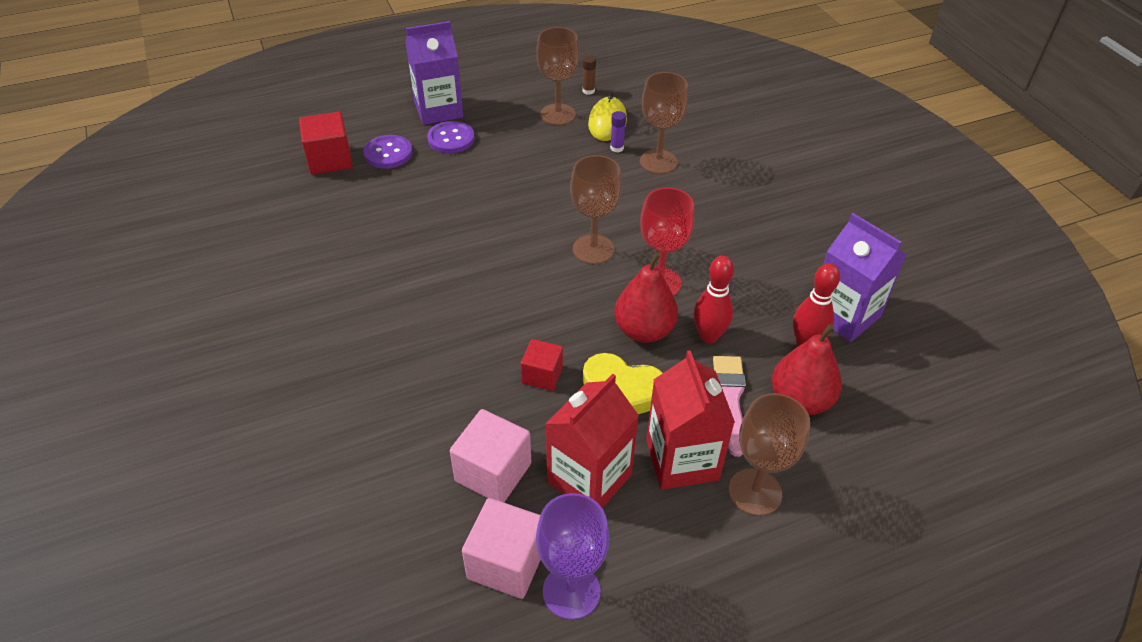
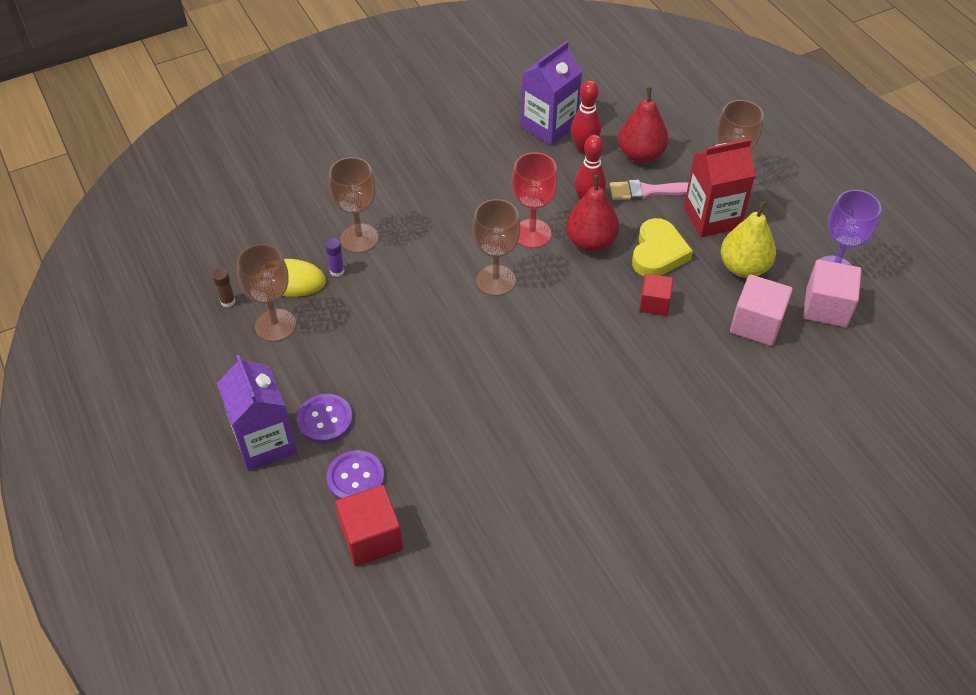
camera: 95 degrees left, 5 degrees up
(589, 478) = (744, 267): red carton -> yellow pear

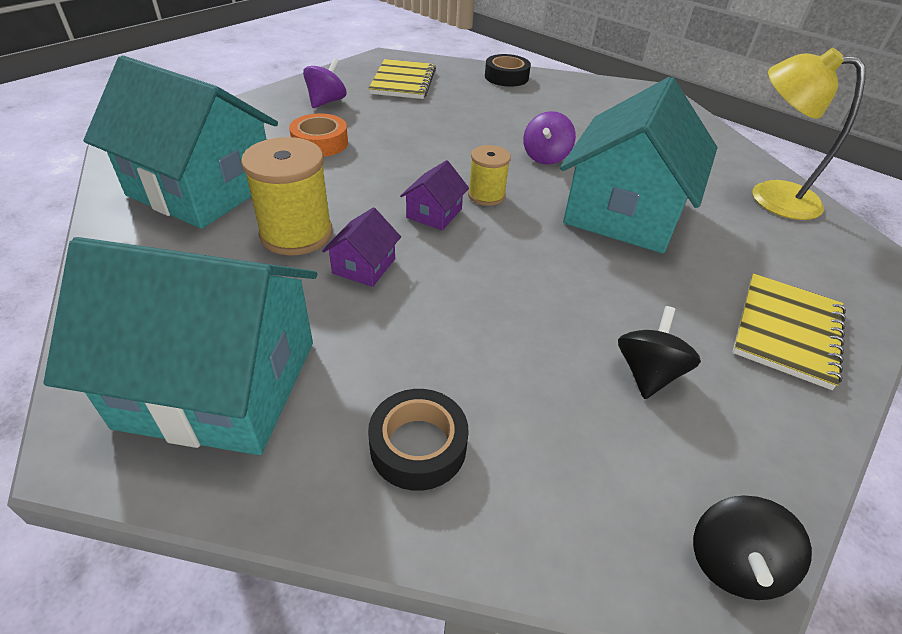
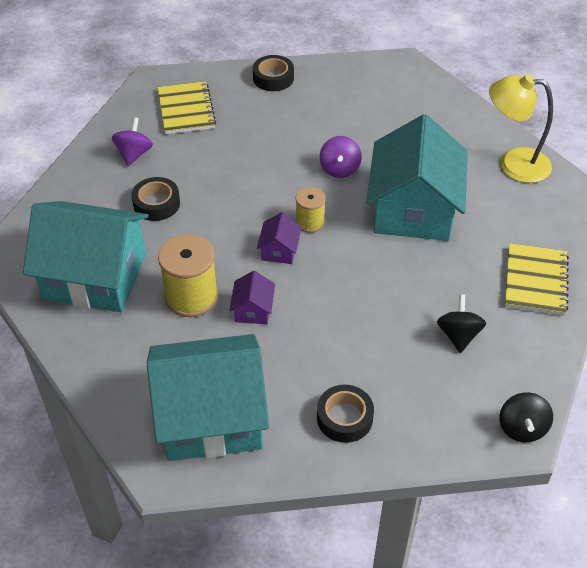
camera: 15 degrees left, 5 degrees up
(320, 143) = (156, 204): orange tape -> black tape

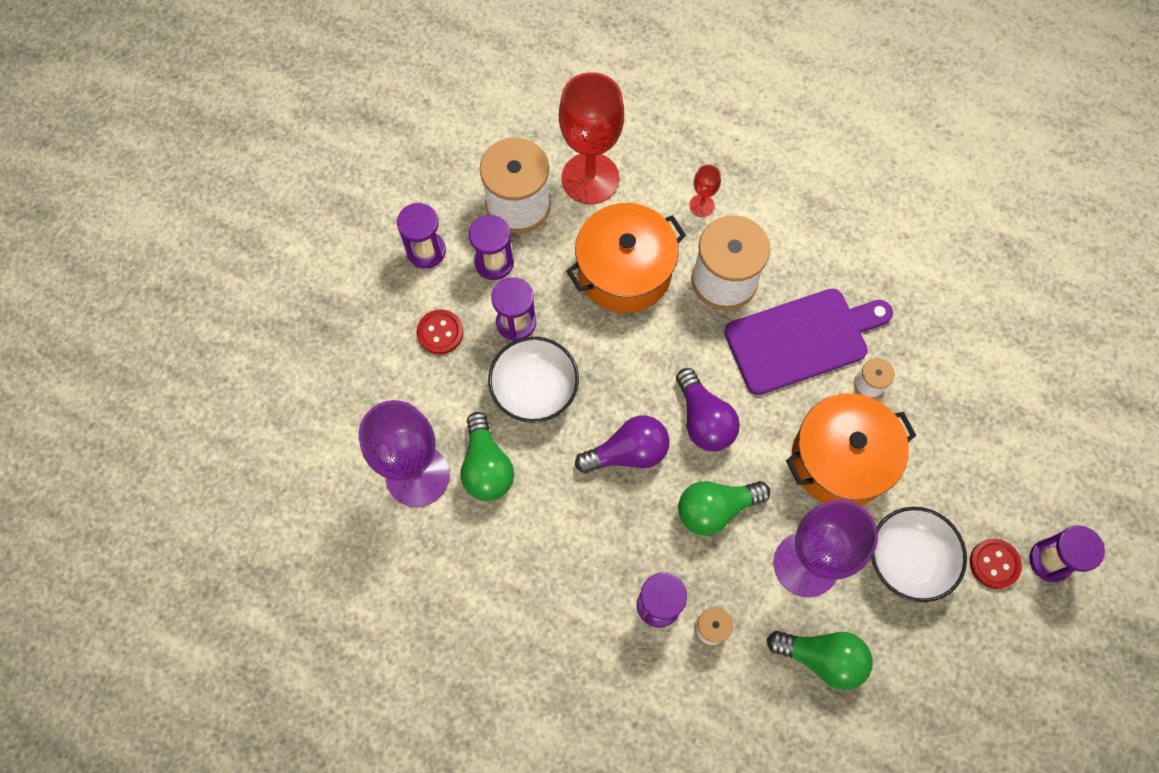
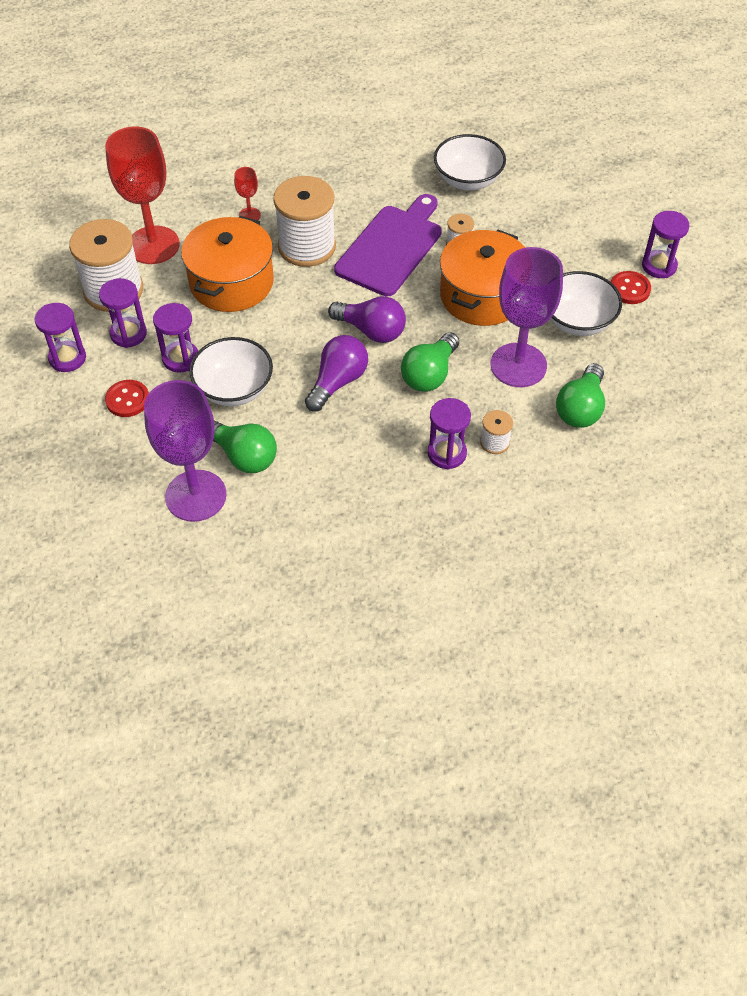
camera: 40 degrees left, 15 degrees down
(822, 658) = (580, 408): green light bulb -> green light bulb turned 135 degrees clockwise
(946, 313) = (468, 180): none -> white bowl

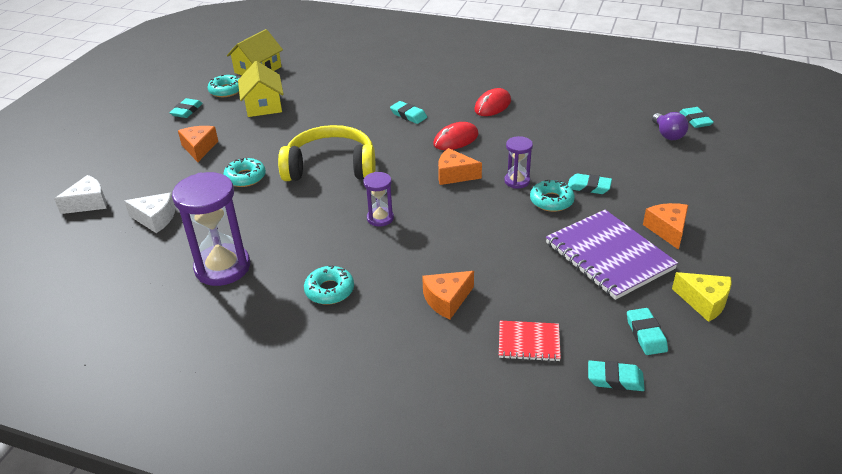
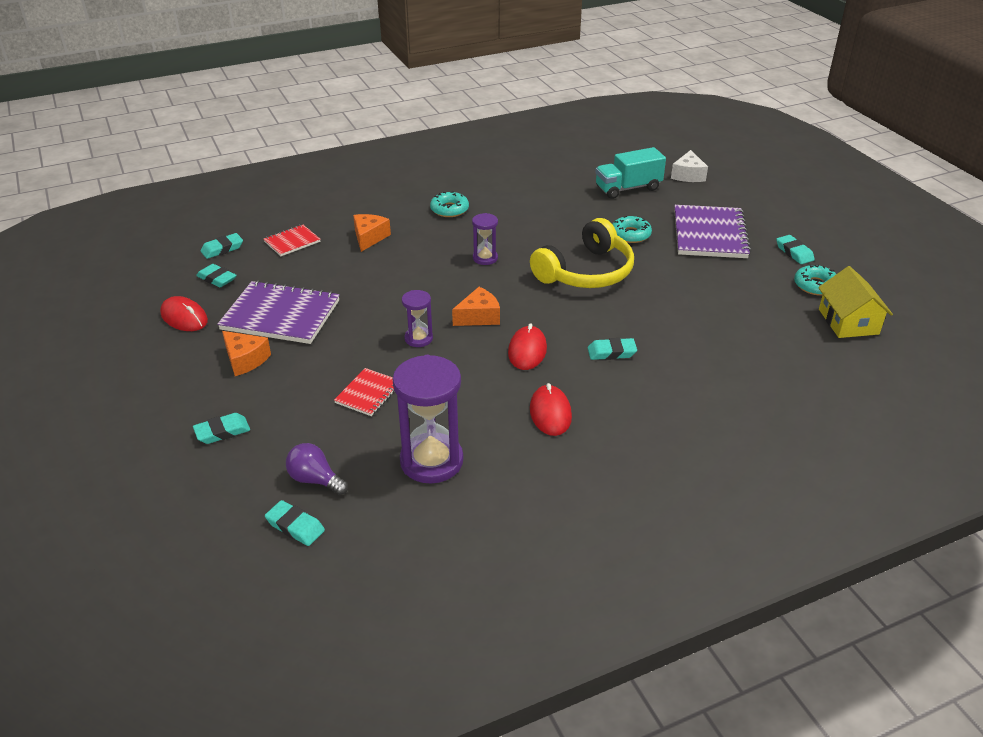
camera: 135 degrees right, 0 degrees up
(155, 219) = (628, 188): white cheese -> turquoise truck
(199, 148) = (710, 234): orange cheese -> purple notebook
(222, 267) = (533, 189): purple hourglass -> purple hourglass (431, 461)
(263, 105) = (752, 290): yellow house -> none
(551, 201) = (369, 336): turquoise donut -> none
(588, 187) = (348, 366): turquoise eraser -> turquoise eraser (222, 432)
(591, 163) = (368, 393): none -> red notebook
(704, 302) = (184, 317): yellow cheese -> red mouse

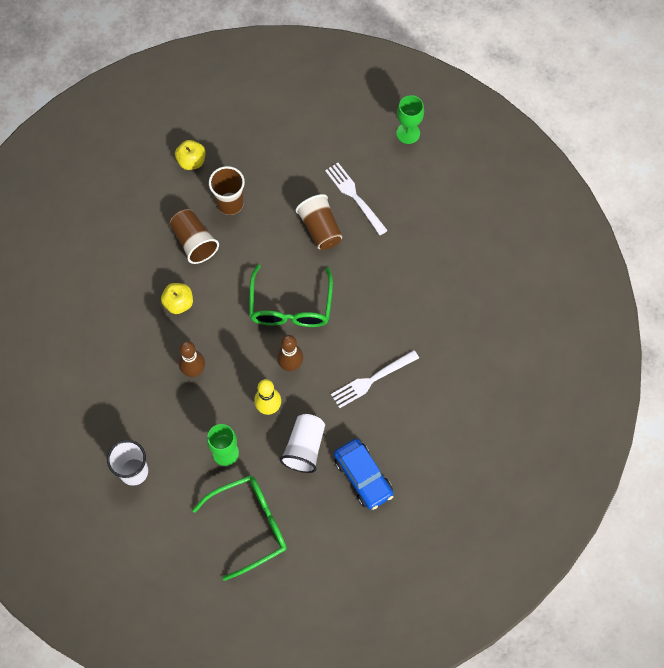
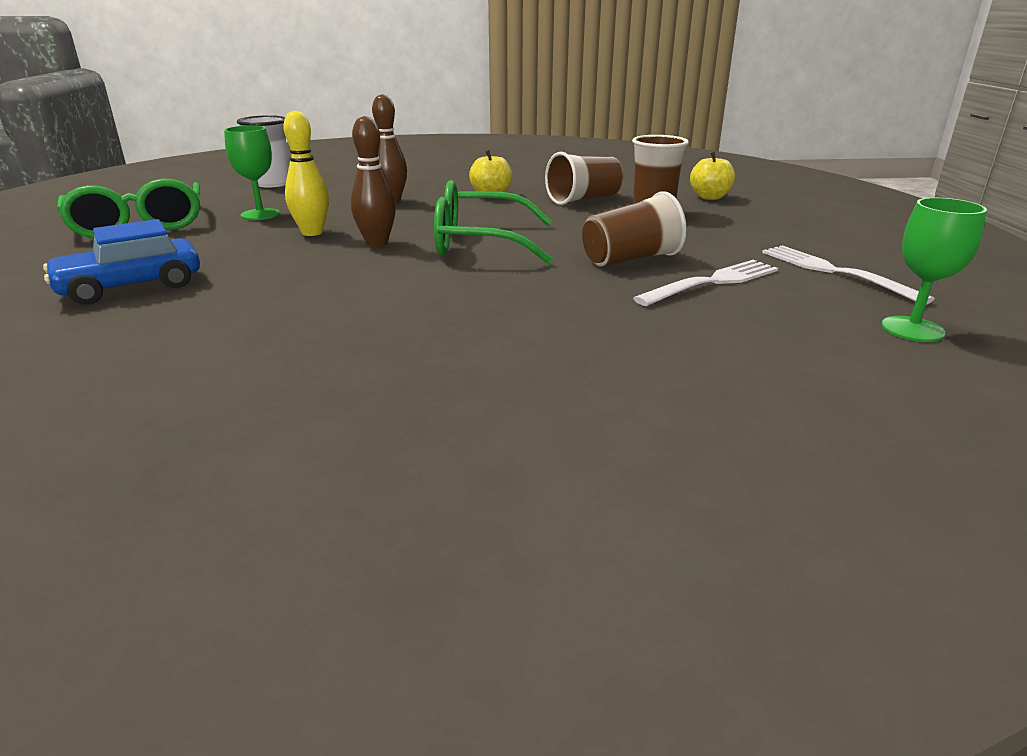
camera: 90 degrees right, 40 degrees down
(304, 448) = (227, 251): white cup -> none
(372, 380) = (317, 294): white fork -> white fork (835, 272)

- - - - - - -

Look through the entries above and find each line where the word "orange" occurs; copy those lines.

Exercise solution |
(320, 143) = (156, 204): orange tape -> black tape
(199, 148) = (710, 234): orange cheese -> purple notebook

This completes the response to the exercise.